> _PROBLEM_
Copy out the records from their very beginning through the line that contains "Write the **kern encoding of this score.", including that line, and omit the pictures.

> _DATA SECTION_
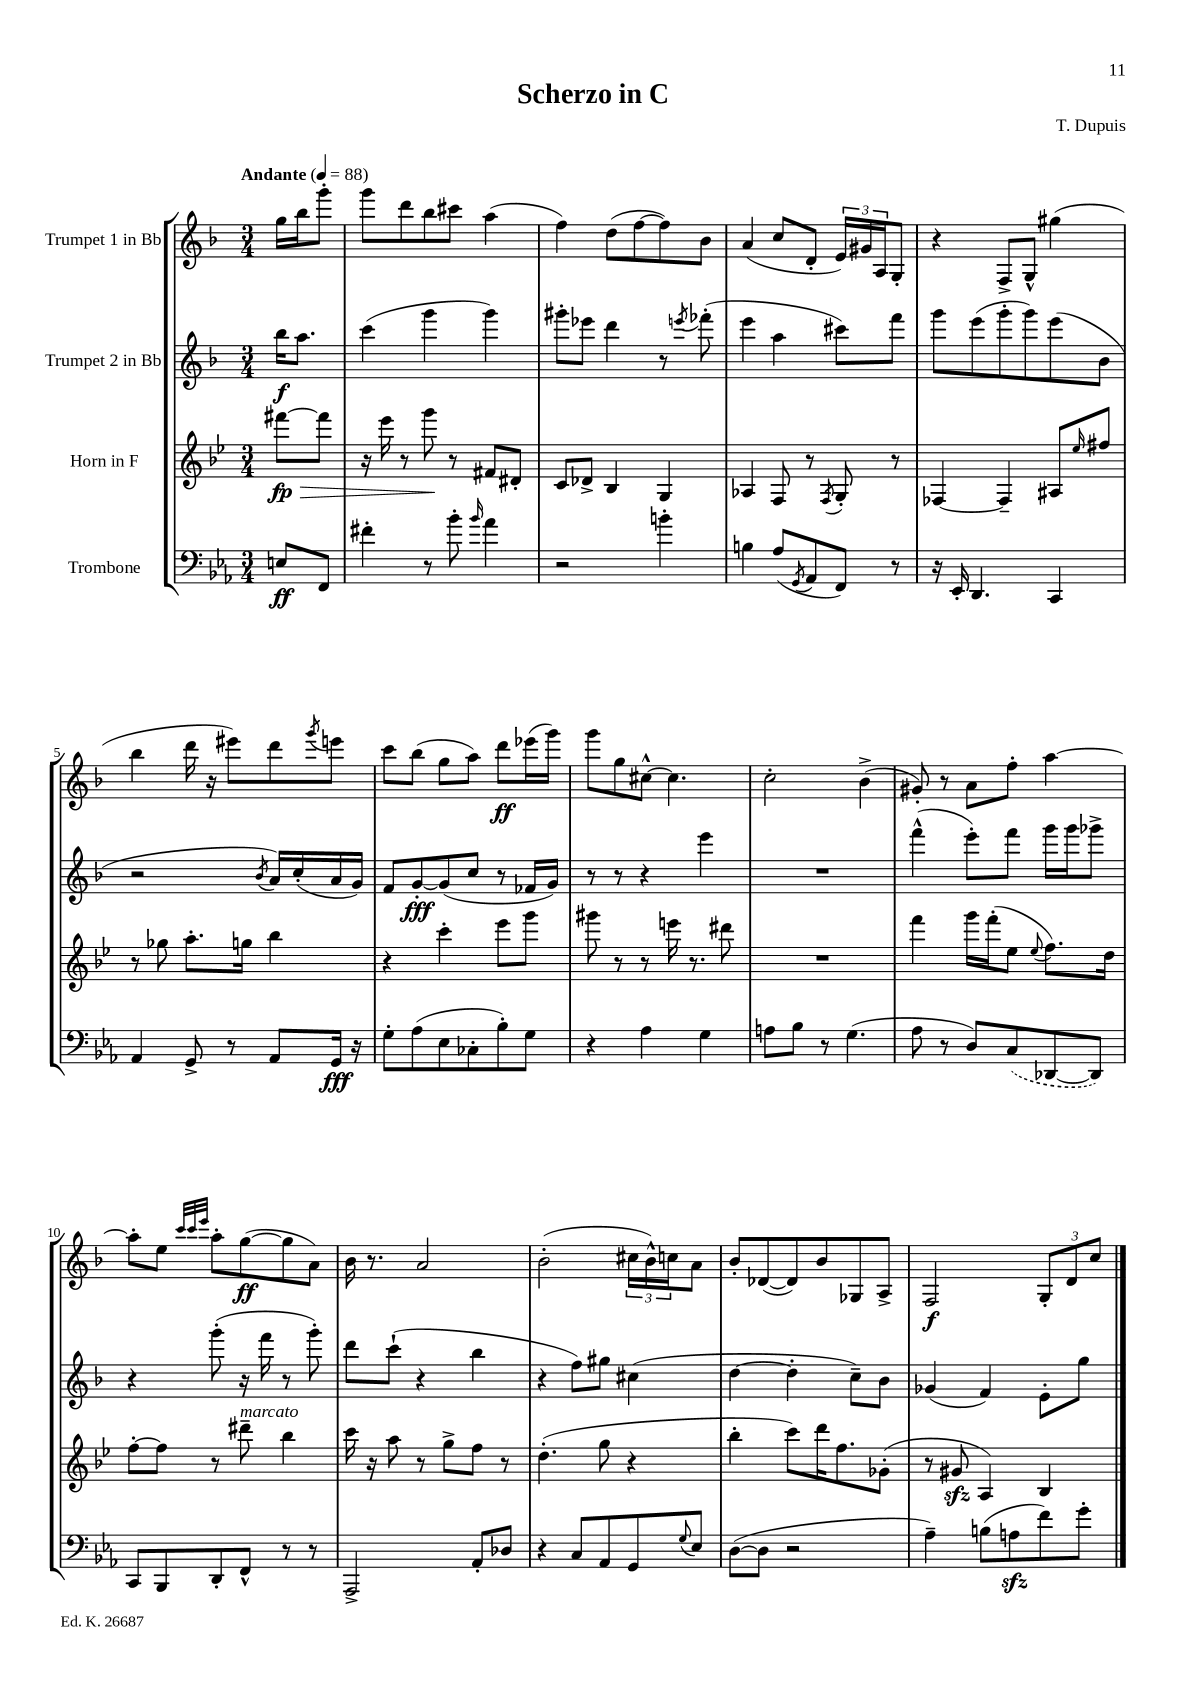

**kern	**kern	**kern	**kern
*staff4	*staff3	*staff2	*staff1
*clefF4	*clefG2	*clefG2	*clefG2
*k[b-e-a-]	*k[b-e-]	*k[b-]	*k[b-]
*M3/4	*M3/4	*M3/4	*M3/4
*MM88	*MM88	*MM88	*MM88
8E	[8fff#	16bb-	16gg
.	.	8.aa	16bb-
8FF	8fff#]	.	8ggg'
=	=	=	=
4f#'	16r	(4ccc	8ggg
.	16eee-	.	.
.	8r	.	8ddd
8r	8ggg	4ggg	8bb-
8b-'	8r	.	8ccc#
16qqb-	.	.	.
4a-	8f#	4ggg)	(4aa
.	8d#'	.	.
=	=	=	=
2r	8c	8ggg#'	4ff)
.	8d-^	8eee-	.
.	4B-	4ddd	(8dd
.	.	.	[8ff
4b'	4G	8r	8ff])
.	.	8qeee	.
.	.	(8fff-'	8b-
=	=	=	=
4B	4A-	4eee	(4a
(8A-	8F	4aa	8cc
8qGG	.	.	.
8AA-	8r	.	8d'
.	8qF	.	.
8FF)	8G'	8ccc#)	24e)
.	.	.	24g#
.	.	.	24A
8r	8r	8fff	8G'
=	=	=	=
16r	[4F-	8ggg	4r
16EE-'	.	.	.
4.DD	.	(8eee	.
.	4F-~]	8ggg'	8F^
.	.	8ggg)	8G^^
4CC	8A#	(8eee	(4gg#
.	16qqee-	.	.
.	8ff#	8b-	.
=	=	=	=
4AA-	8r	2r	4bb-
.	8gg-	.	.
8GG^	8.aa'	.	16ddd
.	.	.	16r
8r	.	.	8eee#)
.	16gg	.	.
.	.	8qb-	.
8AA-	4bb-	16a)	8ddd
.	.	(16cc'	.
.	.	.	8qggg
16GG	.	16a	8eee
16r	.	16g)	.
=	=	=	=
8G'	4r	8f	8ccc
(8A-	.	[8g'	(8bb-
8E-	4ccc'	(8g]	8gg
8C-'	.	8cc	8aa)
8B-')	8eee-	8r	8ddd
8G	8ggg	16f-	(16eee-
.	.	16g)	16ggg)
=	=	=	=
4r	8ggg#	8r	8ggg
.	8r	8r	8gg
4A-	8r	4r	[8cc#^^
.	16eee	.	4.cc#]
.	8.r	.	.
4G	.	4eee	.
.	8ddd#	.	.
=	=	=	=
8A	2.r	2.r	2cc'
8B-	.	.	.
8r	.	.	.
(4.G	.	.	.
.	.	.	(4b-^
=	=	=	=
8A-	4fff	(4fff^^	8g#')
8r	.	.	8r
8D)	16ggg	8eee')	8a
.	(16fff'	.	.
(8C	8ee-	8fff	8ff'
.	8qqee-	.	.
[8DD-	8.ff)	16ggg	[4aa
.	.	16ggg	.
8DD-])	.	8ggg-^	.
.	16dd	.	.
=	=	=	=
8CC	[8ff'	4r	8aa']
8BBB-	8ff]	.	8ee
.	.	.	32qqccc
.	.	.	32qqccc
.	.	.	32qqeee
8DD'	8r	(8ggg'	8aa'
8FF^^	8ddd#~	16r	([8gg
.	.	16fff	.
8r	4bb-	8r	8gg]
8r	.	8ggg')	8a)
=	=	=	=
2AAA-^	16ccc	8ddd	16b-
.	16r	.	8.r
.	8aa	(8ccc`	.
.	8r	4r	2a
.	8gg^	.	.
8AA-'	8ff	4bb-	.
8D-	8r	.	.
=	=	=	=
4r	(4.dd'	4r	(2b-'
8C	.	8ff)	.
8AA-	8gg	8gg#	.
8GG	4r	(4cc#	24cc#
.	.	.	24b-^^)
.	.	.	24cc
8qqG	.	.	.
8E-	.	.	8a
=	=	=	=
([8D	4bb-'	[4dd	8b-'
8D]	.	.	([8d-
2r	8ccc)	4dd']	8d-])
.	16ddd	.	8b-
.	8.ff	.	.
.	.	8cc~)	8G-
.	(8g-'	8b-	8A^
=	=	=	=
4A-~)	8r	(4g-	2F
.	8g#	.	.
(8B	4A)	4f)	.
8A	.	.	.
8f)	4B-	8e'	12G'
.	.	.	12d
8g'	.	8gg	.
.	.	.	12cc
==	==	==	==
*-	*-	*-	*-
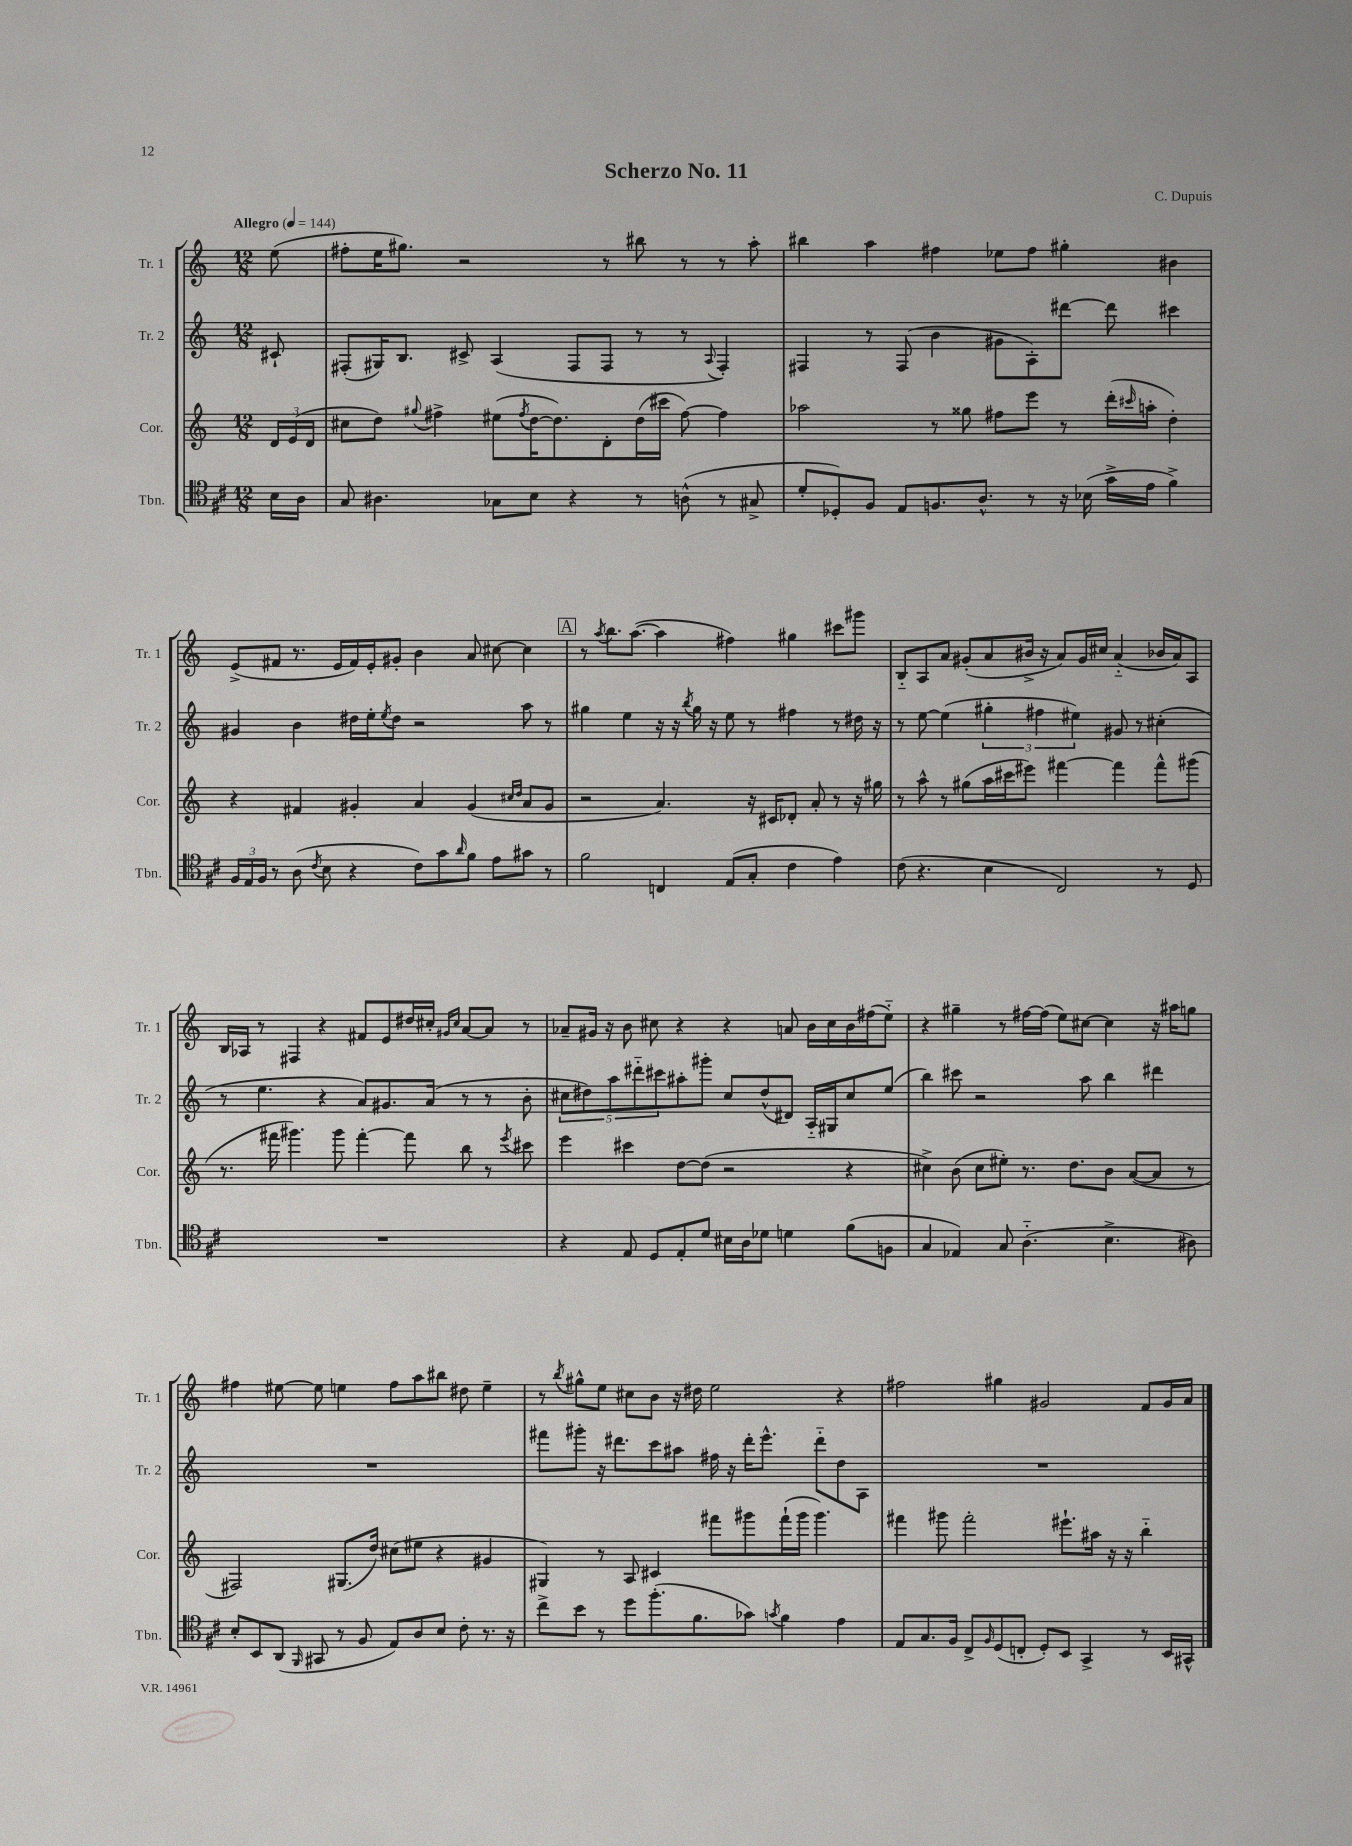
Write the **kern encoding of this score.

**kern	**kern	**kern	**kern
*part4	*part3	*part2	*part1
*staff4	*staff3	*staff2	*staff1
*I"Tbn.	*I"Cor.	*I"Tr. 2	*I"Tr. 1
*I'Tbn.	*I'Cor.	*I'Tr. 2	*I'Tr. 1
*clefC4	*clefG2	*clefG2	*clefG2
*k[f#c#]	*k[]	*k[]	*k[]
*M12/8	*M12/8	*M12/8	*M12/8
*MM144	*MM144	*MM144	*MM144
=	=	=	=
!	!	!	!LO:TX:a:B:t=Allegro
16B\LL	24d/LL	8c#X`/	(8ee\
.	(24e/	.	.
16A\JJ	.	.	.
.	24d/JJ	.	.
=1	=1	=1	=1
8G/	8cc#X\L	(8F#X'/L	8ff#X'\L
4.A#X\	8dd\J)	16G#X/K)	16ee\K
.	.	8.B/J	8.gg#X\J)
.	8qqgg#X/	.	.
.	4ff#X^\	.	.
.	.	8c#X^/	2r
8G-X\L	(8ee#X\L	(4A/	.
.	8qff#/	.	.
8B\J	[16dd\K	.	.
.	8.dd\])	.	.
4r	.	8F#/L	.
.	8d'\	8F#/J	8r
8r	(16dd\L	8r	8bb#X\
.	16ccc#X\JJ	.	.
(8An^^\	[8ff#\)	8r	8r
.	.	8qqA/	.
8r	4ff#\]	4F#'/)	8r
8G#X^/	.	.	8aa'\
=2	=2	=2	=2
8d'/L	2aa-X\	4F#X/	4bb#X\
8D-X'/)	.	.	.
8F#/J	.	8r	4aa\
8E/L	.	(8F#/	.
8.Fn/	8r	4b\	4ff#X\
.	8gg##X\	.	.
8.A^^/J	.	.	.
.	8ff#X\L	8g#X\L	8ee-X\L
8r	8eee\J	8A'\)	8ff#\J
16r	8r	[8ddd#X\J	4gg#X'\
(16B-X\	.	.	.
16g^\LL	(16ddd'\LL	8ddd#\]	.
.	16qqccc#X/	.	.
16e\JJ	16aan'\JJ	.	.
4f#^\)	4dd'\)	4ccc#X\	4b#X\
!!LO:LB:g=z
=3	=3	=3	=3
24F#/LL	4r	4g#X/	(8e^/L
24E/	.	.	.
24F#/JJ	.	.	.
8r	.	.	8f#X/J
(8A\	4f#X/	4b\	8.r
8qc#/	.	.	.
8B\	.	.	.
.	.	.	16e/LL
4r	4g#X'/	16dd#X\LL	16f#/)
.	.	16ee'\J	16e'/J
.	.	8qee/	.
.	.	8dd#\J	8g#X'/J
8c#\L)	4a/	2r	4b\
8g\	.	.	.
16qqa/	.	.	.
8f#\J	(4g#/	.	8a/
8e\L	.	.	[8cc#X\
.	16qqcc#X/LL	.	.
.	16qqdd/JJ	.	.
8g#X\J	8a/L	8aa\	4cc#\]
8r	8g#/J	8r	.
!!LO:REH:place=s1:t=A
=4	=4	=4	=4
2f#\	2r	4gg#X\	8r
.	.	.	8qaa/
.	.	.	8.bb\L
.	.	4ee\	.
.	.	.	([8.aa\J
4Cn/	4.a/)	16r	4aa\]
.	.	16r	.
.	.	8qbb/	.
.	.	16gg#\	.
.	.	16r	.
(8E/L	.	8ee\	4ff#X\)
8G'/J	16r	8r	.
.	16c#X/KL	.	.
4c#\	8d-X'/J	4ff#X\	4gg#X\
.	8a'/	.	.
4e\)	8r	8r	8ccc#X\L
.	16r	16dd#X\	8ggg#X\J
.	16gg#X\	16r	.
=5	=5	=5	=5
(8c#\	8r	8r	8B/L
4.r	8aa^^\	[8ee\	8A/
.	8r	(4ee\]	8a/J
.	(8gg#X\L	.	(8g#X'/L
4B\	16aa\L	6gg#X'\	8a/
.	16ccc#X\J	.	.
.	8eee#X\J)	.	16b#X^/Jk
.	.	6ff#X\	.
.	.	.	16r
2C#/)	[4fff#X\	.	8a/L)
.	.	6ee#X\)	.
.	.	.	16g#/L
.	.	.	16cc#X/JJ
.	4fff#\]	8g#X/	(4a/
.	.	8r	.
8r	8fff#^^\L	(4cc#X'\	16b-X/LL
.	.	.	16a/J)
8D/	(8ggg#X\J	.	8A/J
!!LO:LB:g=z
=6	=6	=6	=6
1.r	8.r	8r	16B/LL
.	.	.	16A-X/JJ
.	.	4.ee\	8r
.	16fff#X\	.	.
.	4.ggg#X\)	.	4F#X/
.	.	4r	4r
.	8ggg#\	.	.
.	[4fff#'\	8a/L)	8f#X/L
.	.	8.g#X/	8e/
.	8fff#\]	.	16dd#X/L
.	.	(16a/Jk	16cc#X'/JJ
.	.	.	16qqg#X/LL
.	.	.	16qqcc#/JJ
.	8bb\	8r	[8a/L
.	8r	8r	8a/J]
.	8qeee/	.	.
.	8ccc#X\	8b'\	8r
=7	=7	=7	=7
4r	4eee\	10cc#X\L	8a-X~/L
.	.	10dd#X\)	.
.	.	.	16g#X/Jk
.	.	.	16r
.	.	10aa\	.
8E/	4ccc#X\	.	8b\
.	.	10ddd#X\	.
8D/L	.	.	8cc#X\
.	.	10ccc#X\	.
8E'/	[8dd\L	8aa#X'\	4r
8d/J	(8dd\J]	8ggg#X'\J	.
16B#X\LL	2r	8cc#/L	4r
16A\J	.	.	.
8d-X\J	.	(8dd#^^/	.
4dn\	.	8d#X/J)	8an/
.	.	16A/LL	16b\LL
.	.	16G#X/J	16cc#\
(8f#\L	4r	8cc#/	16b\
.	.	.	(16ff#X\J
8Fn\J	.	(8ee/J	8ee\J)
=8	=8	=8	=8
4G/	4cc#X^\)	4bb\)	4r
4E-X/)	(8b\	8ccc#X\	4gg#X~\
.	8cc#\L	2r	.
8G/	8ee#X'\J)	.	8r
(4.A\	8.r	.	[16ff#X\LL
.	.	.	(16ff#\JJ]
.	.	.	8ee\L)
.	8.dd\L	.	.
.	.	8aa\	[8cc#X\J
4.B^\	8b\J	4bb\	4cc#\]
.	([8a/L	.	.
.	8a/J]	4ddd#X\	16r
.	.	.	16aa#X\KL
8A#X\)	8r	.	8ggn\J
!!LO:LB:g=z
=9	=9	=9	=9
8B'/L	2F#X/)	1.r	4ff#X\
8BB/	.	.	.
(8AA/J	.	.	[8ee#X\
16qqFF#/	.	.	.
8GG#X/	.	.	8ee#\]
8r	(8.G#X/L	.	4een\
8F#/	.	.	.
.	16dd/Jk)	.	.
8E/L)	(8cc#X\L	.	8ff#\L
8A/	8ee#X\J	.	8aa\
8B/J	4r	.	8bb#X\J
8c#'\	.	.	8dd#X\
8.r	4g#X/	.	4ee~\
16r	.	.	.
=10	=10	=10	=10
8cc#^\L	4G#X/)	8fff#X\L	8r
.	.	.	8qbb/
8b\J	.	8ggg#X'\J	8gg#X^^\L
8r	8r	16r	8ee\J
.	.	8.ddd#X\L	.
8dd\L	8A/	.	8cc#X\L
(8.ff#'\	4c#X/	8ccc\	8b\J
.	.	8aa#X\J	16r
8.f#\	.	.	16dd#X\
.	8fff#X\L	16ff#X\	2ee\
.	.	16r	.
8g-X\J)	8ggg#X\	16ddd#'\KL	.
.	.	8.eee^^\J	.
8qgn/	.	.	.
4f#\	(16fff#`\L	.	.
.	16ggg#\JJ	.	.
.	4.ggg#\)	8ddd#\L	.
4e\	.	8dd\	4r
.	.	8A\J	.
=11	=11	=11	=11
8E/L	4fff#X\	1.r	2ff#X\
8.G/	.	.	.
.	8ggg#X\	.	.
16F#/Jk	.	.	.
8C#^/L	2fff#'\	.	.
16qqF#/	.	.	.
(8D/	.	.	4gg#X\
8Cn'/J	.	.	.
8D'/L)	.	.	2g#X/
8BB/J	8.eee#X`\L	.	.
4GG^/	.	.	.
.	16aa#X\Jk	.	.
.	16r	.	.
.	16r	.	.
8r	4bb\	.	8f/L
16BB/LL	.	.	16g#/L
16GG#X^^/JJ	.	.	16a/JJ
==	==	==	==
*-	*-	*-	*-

> _FINISHED TASK_
**kern	**kern	**kern	**kern
*staff4	*staff3	*staff2	*staff1
*clefF4	*clefG2	*clefG2	*clefG2
*k[b-e-a-]	*k[b-e-]	*k[b-]	*k[b-]
*M3/4	*M3/4	*M3/4	*M3/4
*MM88	*MM88	*MM88	*MM88
8E	[8fff#	16bb-	16gg
.	.	8.aa	16bb-
8FF	8fff#]	.	8ggg'
=	=	=	=
4f#'	16r	(4ccc	8ggg
.	16eee-	.	.
.	8r	.	8ddd
8r	8ggg	4ggg	8bb-
8b-'	8r	.	8ccc#
16qqb-	.	.	.
4a-	8f#	4ggg)	(4aa
.	8d#'	.	.
=	=	=	=
2r	8c	8ggg#'	4ff)
.	8d-^	8eee-	.
.	4B-	4ddd	(8dd
.	.	.	[8ff
4b'	4G	8r	8ff])
.	.	8qeee	.
.	.	(8fff-'	8b-
=	=	=	=
4B	4A-	4eee	(4a
(8A-	8F	4aa	8cc
8qGG	.	.	.
8AA-	8r	.	8d'
.	8qF	.	.
8FF)	8G'	8ccc#)	24e)
.	.	.	24g#
.	.	.	24A
8r	8r	8fff	8G'
=	=	=	=
16r	[4F-	8ggg	4r
16EE-'	.	.	.
4.DD	.	(8eee	.
.	4F-~]	8ggg'	8F^
.	.	8ggg)	8G^^
4CC	8A#	(8eee	(4gg#
.	16qqee-	.	.
.	8ff#	8b-	.
=	=	=	=
4AA-	8r	2r	4bb-
.	8gg-	.	.
8GG^	8.aa'	.	16ddd
.	.	.	16r
8r	.	.	8eee#)
.	16gg	.	.
.	.	8qb-	.
8AA-	4bb-	16a)	8ddd
.	.	(16cc'	.
.	.	.	8qggg
16GG	.	16a	8eee
16r	.	16g)	.
=	=	=	=
8G'	4r	8f	8ccc
(8A-	.	[8g'	(8bb-
8E-	4ccc'	(8g]	8gg
8C-'	.	8cc	8aa)
8B-')	8eee-	8r	8ddd
8G	8ggg	16f-	(16eee-
.	.	16g)	16ggg)
=	=	=	=
4r	8ggg#	8r	8ggg
.	8r	8r	8gg
4A-	8r	4r	[8cc#^^
.	16eee	.	4.cc#]
.	8.r	.	.
4G	.	4eee	.
.	8ddd#	.	.
=	=	=	=
8A	2.r	2.r	2cc'
8B-	.	.	.
8r	.	.	.
(4.G	.	.	.
.	.	.	(4b-^
=	=	=	=
8A-	4fff	(4fff^^	8g#')
8r	.	.	8r
8D)	16ggg	8eee')	8a
.	(16fff'	.	.
(8C	8ee-	8fff	8ff'
.	8qqee-	.	.
[8DD-	8.ff)	16ggg	[4aa
.	.	16ggg	.
8DD-])	.	8ggg-^	.
.	16dd	.	.
=	=	=	=
8CC	[8ff'	4r	8aa']
8BBB-	8ff]	.	8ee
.	.	.	32qqccc
.	.	.	32qqccc
.	.	.	32qqeee
8DD'	8r	(8ggg'	8aa'
8FF^^	8ddd#~	16r	([8gg
.	.	16fff	.
8r	4bb-	8r	8gg]
8r	.	8ggg')	8a)
=	=	=	=
2AAA-^	16ccc	8ddd	16b-
.	16r	.	8.r
.	8aa	(8ccc`	.
.	8r	4r	2a
.	8gg^	.	.
8AA-'	8ff	4bb-	.
8D-	8r	.	.
=	=	=	=
4r	(4.dd'	4r	(2b-'
8C	.	8ff)	.
8AA-	8gg	8gg#	.
8GG	4r	(4cc#	24cc#
.	.	.	24b-^^)
.	.	.	24cc
8qqG	.	.	.
8E-	.	.	8a
=	=	=	=
([8D	4bb-'	[4dd	8b-'
8D]	.	.	([8d-
2r	8ccc)	4dd']	8d-])
.	16ddd	.	8b-
.	8.ff	.	.
.	.	8cc~)	8G-
.	(8g-'	8b-	8A^
=	=	=	=
4A-~)	8r	(4g-	2F
.	8g#	.	.
(8B	4A)	4f)	.
8A	.	.	.
8f)	4B-	8e'	12G'
.	.	.	12d
8g'	.	8gg	.
.	.	.	12cc
==	==	==	==
*-	*-	*-	*-
Write the **kern encoding of this score.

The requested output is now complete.